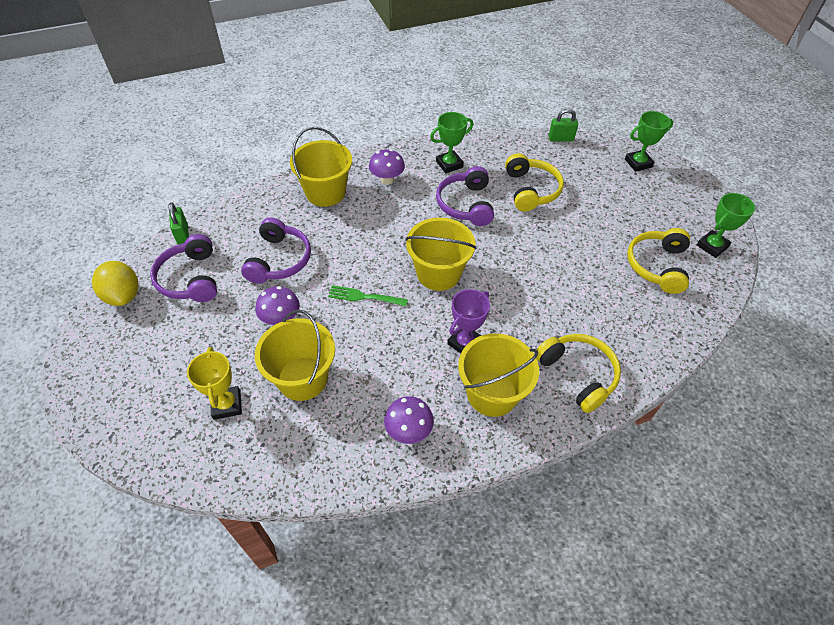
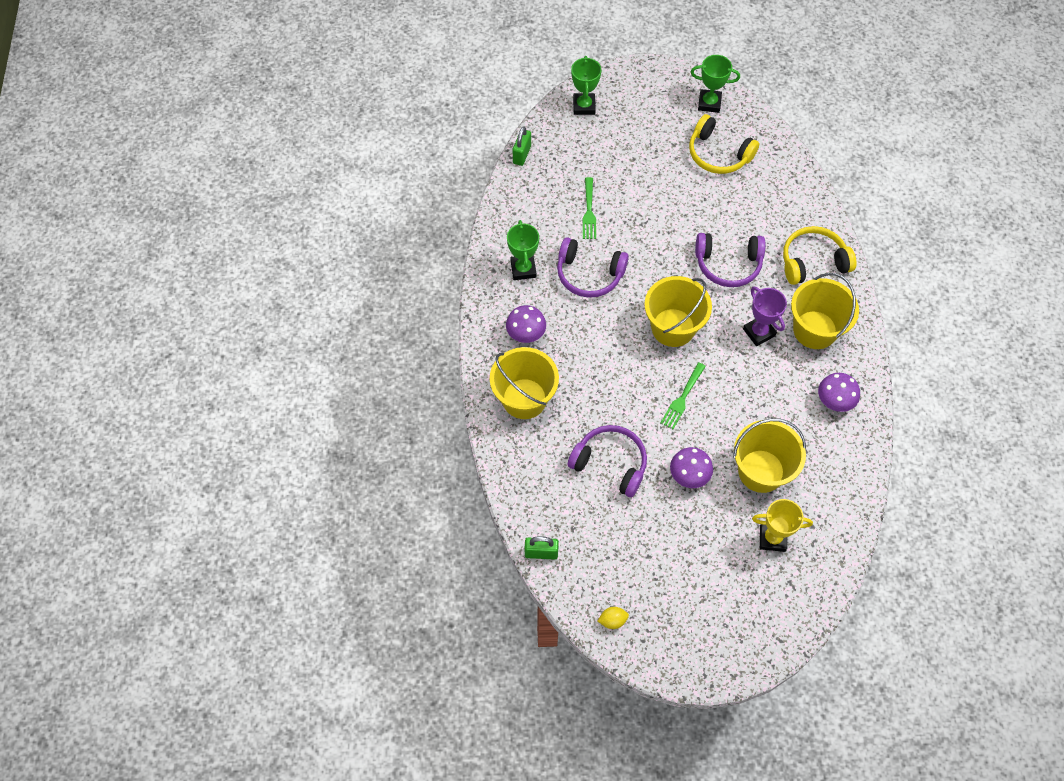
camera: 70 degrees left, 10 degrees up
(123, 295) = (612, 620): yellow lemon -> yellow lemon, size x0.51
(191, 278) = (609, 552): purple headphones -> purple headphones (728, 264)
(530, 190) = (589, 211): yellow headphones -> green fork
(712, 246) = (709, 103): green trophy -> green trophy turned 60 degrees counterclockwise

....

▶ **WHAT YOU SHOULD DO**:
For every line in the listing above that mentions the word "degrees", make a copy.

▶ **REPLY TO THE TASK**:
camera: 70 degrees left, 10 degrees up
(712, 246) = (709, 103): green trophy -> green trophy turned 60 degrees counterclockwise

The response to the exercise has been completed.